Work instructions — Return all lines of the data in which the string "zener" occurs.

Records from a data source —
---
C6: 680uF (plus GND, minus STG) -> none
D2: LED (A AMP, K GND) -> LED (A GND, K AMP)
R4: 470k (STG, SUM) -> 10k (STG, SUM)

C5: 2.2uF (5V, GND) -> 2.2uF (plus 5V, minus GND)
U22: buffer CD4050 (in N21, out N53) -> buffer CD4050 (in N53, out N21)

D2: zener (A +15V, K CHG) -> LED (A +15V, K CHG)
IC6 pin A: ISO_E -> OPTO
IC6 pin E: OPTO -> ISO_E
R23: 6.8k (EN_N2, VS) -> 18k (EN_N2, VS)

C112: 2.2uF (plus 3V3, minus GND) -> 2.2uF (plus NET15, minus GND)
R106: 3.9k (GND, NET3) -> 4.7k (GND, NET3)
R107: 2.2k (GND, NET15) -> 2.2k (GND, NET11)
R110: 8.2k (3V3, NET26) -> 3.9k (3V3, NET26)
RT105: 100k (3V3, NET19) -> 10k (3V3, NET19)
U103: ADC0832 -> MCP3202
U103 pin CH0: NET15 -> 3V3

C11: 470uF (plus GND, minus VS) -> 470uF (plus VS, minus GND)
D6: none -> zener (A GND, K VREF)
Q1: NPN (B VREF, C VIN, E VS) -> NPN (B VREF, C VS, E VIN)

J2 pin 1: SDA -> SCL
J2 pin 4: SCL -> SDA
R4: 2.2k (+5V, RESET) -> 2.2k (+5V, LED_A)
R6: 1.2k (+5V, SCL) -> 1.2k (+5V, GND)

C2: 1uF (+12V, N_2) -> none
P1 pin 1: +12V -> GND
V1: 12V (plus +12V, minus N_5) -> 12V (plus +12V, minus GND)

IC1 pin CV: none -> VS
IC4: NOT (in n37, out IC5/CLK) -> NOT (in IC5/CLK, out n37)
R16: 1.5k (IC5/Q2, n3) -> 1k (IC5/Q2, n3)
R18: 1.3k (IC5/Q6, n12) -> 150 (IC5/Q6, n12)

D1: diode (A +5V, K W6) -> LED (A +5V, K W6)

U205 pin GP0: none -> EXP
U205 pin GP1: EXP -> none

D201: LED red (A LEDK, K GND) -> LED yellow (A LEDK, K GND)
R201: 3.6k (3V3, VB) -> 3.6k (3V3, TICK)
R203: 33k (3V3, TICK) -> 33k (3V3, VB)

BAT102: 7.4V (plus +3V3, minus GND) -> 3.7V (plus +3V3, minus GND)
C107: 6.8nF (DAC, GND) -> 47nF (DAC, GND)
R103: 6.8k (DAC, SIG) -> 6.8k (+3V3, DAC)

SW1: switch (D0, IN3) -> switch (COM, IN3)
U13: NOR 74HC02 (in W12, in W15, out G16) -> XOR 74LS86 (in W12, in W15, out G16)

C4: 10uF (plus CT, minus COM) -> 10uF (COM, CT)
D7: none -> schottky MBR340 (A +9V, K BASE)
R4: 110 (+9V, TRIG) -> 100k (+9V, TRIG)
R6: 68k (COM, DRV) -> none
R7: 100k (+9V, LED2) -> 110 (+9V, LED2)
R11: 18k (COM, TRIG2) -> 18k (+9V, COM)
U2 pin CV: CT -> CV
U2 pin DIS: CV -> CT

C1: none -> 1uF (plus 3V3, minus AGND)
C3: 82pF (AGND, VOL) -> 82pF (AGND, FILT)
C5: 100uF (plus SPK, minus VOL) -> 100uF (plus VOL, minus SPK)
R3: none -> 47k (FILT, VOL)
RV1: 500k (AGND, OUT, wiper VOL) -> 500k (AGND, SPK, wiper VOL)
---
Solution to this task —
D2: zener (A +15V, K CHG) -> LED (A +15V, K CHG)
D6: none -> zener (A GND, K VREF)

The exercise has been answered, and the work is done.